### [TASK TO CARRY OUT]
Could you write out, exactly as they stand, only the lines in the listing below from the line with "white_tovasugo 296, 428 -> none" to the line with "yellow_saposuzek 641, 365", both ends included, without the pictures?

### [EXERCISE MATERIAL]
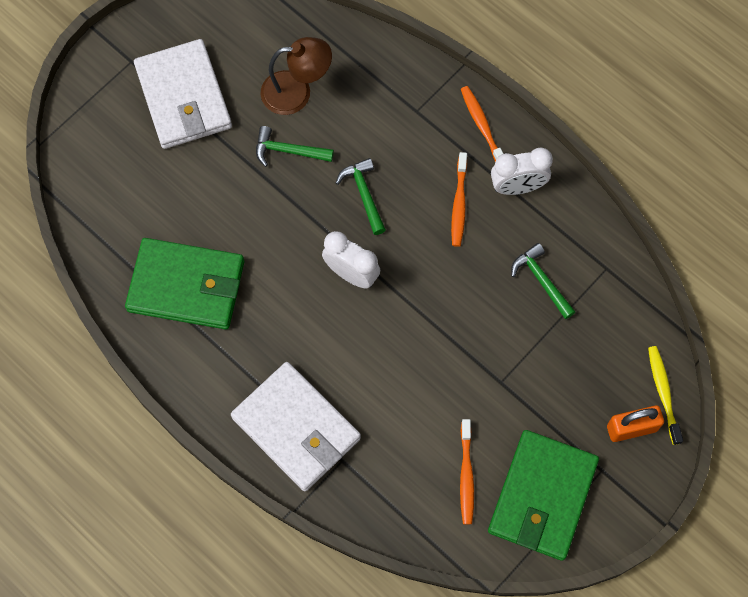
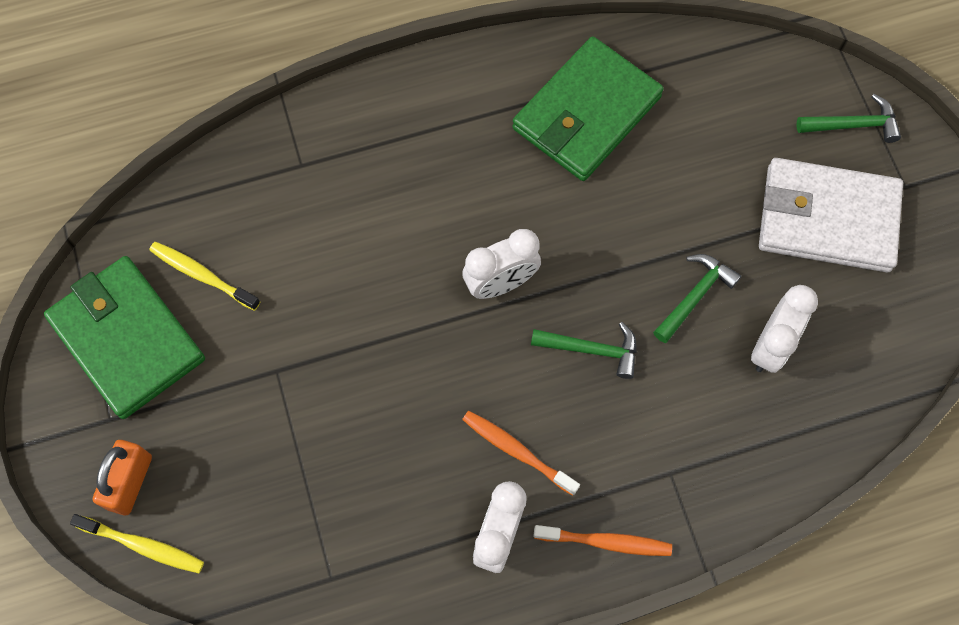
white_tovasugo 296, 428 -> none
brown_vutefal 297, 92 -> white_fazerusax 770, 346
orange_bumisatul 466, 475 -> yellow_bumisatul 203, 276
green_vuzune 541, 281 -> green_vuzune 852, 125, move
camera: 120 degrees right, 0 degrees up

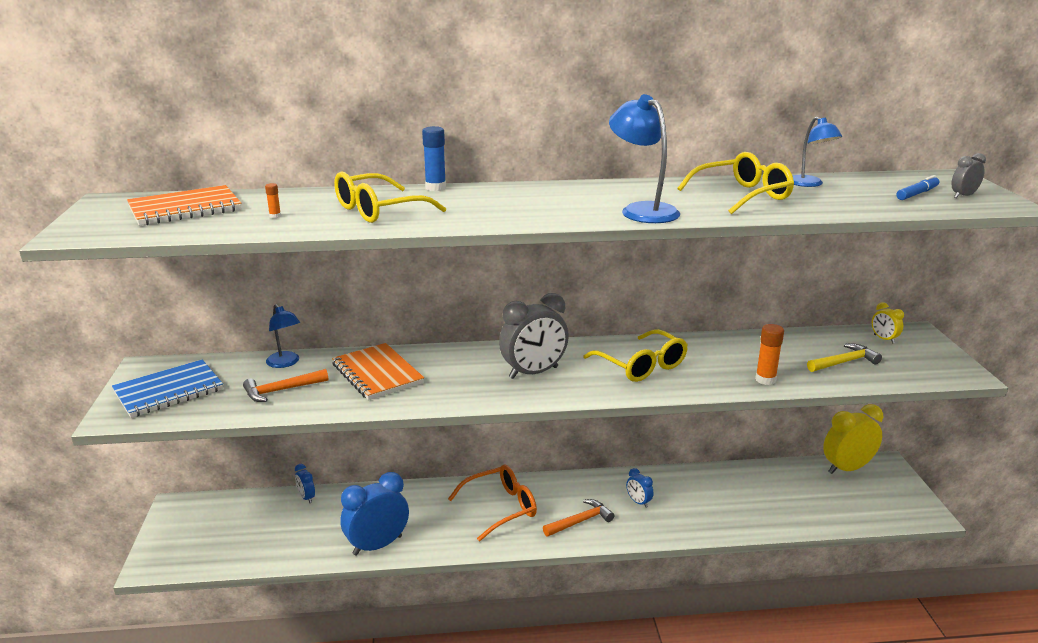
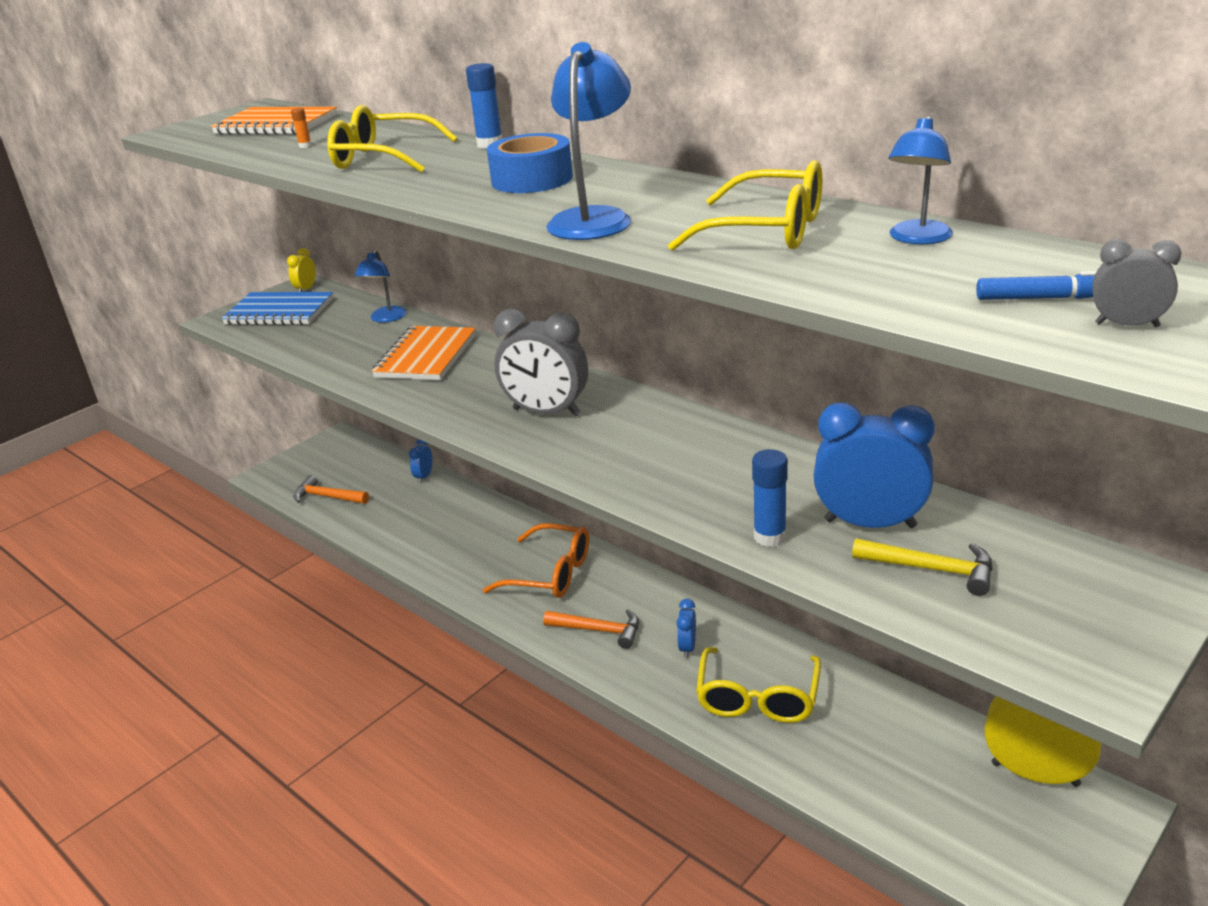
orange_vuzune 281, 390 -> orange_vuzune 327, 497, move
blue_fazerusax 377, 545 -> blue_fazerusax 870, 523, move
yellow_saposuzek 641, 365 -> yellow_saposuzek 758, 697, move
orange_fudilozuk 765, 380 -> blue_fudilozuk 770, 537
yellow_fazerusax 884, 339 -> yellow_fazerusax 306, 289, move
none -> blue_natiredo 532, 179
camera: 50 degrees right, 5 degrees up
...
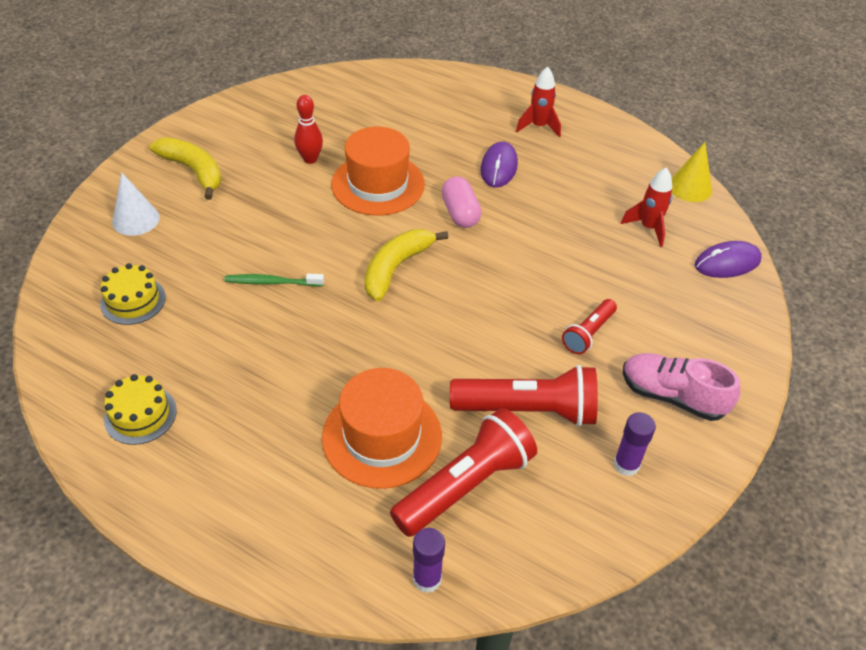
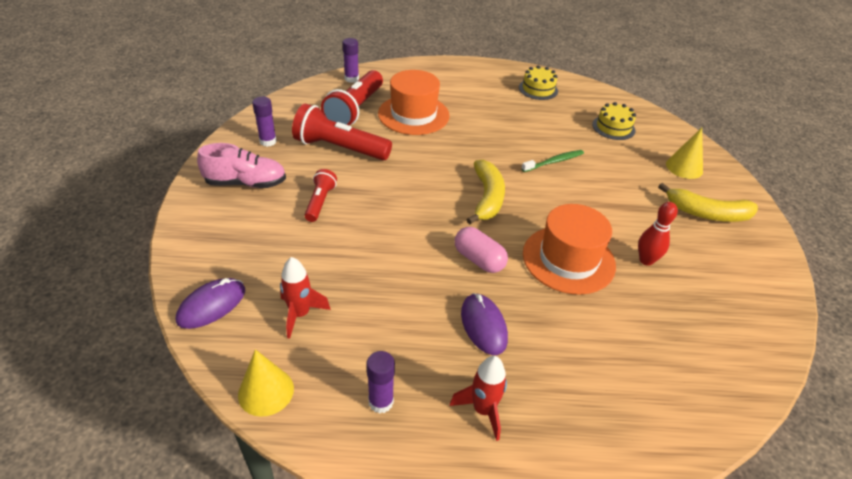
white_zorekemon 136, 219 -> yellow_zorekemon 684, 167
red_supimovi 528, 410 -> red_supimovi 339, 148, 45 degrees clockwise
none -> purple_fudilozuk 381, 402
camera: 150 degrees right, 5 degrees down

### [YOUR SOLUTION]
white_tovasugo 296, 428 -> none
brown_vutefal 297, 92 -> white_fazerusax 770, 346
orange_bumisatul 466, 475 -> yellow_bumisatul 203, 276
green_vuzune 541, 281 -> green_vuzune 852, 125, move
camera: 120 degrees right, 0 degrees up

orange_vuzune 281, 390 -> orange_vuzune 327, 497, move
blue_fazerusax 377, 545 -> blue_fazerusax 870, 523, move
yellow_saposuzek 641, 365 -> yellow_saposuzek 758, 697, move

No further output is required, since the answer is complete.